## Your task
Extract every line of text from the items below, copying each one word for word and leaving out the pictures.

--------

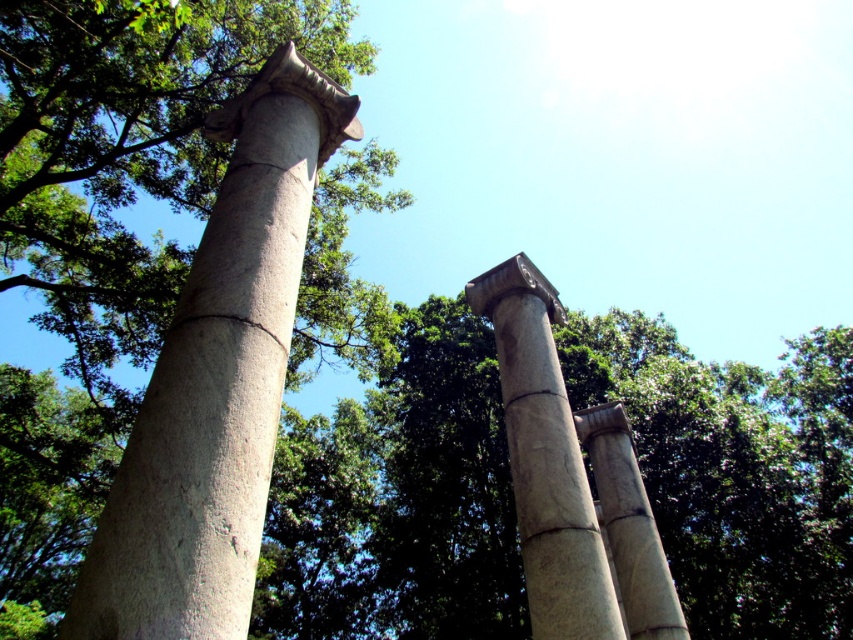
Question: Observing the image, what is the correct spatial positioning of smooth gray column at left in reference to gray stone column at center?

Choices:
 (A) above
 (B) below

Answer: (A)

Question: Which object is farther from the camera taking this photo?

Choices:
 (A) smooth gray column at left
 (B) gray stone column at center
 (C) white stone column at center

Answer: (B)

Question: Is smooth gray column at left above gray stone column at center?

--------

## Output for this exercise
Question: Observing the image, what is the correct spatial positioning of smooth gray column at left in reference to gray stone column at center?

Choices:
 (A) above
 (B) below

Answer: (A)

Question: Which object is farther from the camera taking this photo?

Choices:
 (A) smooth gray column at left
 (B) gray stone column at center
 (C) white stone column at center

Answer: (B)

Question: Is smooth gray column at left above gray stone column at center?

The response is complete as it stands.